SHORT PROBLEM » Which lines below contain the string "semicircle", matching case exactly? Copy each such line in full.

[Data items]
>>>
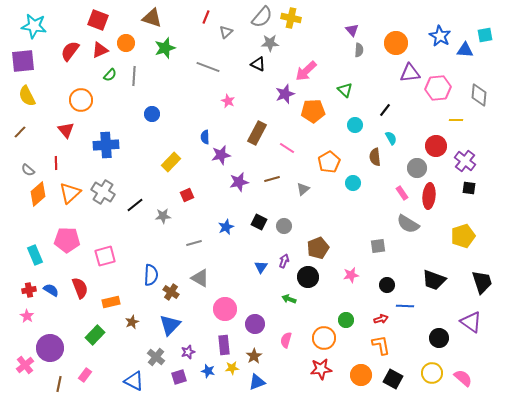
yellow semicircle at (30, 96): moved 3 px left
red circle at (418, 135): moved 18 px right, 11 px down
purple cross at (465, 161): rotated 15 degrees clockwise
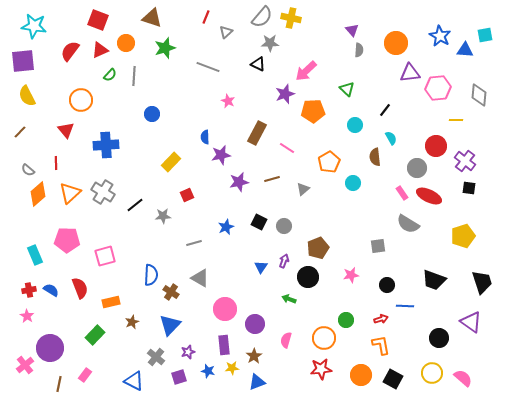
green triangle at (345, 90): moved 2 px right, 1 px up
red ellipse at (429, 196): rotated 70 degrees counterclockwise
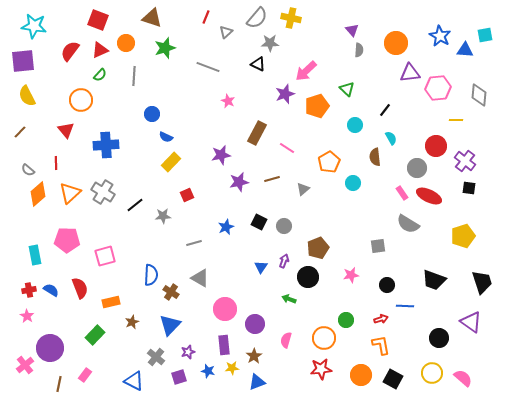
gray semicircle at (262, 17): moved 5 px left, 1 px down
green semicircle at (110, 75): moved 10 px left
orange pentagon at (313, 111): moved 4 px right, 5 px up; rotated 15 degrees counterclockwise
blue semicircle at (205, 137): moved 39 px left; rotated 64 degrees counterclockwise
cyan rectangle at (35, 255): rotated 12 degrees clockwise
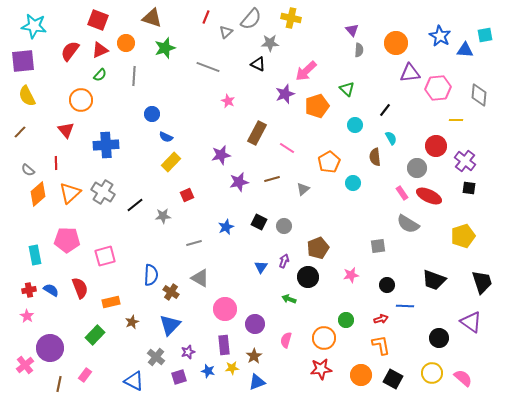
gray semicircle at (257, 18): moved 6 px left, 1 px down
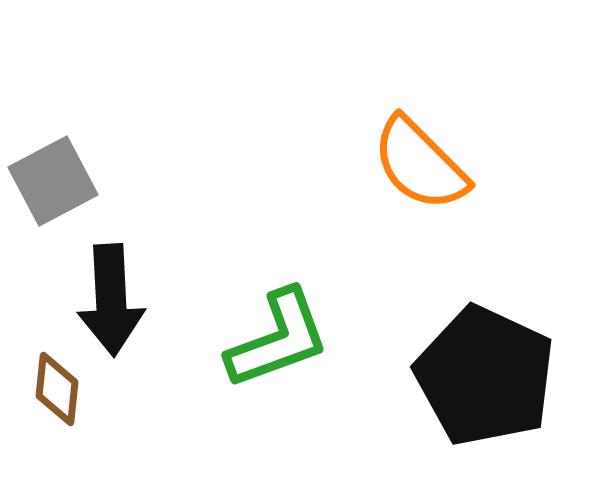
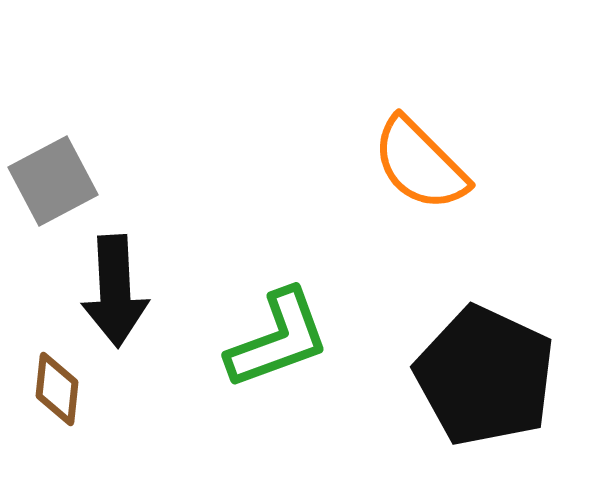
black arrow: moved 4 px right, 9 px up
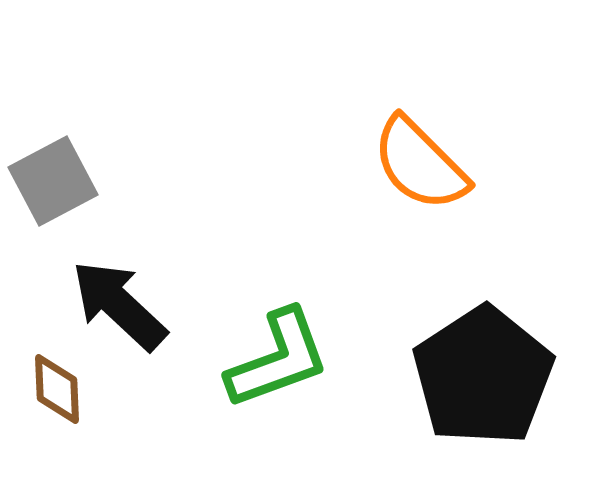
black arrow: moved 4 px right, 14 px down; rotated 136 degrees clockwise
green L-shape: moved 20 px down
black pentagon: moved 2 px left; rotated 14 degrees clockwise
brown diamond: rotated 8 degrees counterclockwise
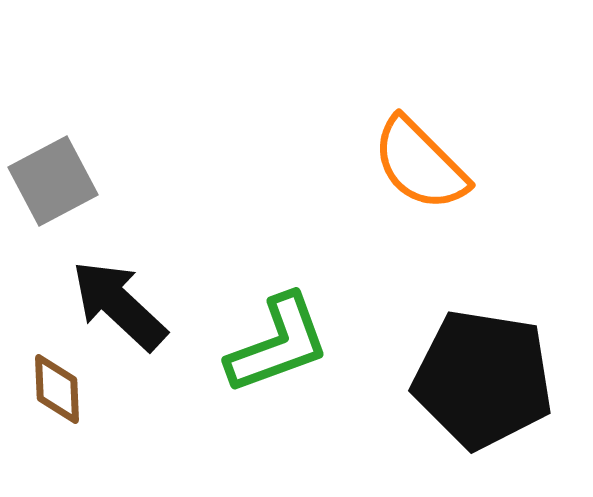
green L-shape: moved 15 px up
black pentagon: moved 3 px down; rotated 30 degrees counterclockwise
<<<
RESULT FOR THIS EXERCISE »
yellow semicircle at (30, 96): moved 3 px left
gray semicircle at (262, 17): moved 5 px left, 1 px down
green semicircle at (110, 75): moved 10 px left
blue semicircle at (205, 137): moved 39 px left; rotated 64 degrees counterclockwise
gray semicircle at (257, 18): moved 6 px left, 1 px down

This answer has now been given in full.